Report every line of the entries that contains the word "grey".

Data in this exercise:

·····

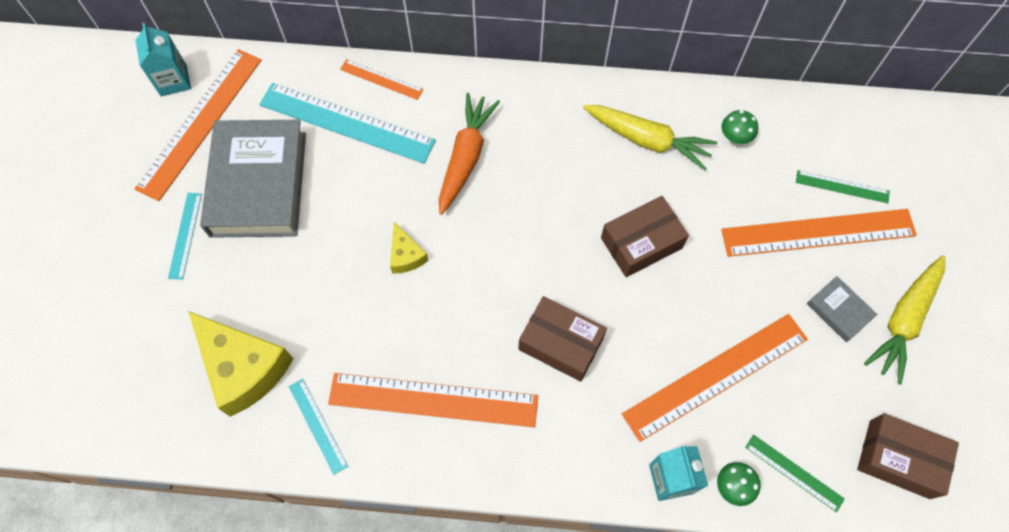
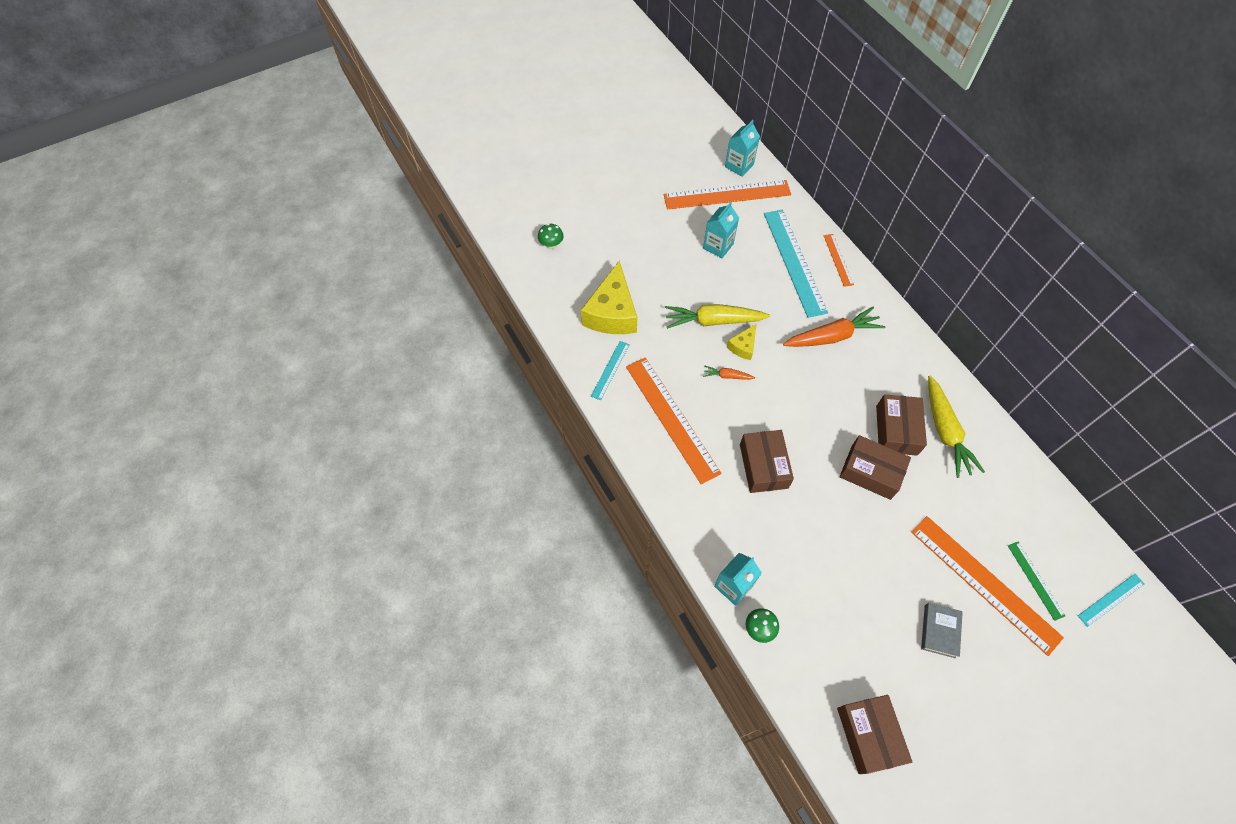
camera: 55 degrees right, 5 degrees down
(185, 235) = (659, 234): turquoise ruler -> turquoise ruler (1111, 599)
(258, 184) = (718, 246): grey book -> turquoise carton
(428, 299) = (727, 376): none -> orange carrot
(614, 182) = (896, 430): none -> brown box
(715, 376) = (822, 574): orange ruler -> none
(735, 137) = (1001, 485): green mushroom -> green mushroom (551, 245)
(794, 472) = (800, 664): green ruler -> none
(904, 320) = (974, 683): yellow carrot -> yellow carrot (714, 321)

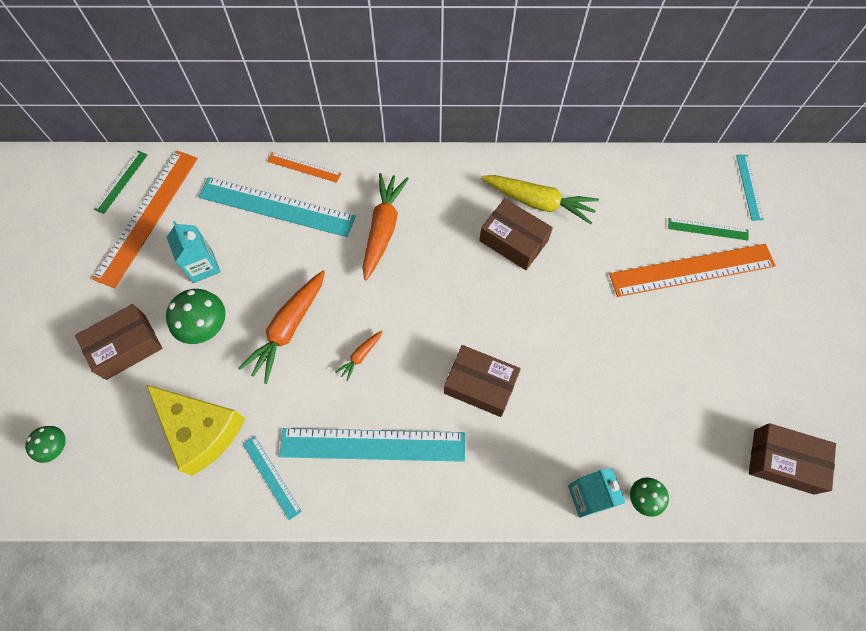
camera: 60 degrees left, 5 degrees up
(672, 418) = (372, 444): orange ruler -> turquoise ruler
(679, 274) = (206, 327): none -> green mushroom
(714, 321) = (288, 328): yellow carrot -> orange carrot
(739, 166) = (121, 181): turquoise carton -> green ruler
(743, 346) = (338, 318): yellow cheese -> none
(870, 472) = (542, 291): brown box -> brown box (126, 346)
(939, 631) = (717, 336): grey book -> none

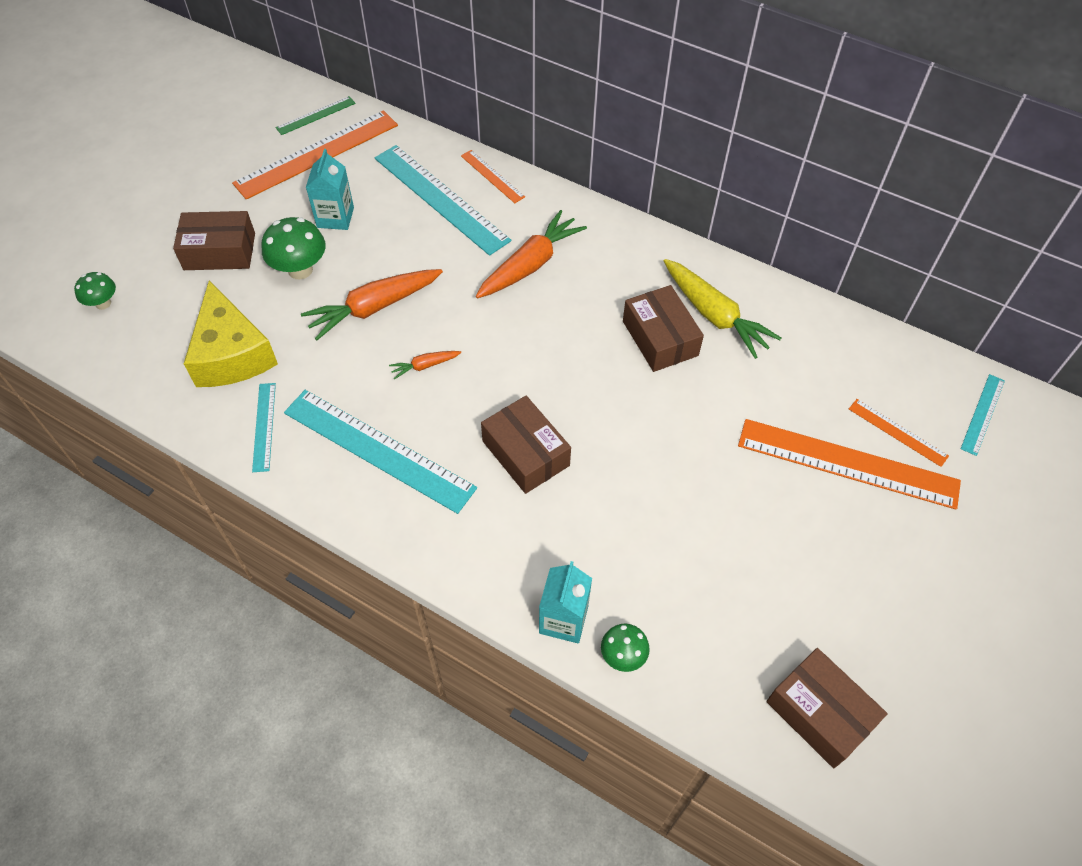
camera: 30 degrees right, 10 degrees down
(708, 229) = (897, 432): green ruler -> orange ruler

·····

Expected output:
(258, 184) = (718, 246): grey book -> turquoise carton
(939, 631) = (717, 336): grey book -> none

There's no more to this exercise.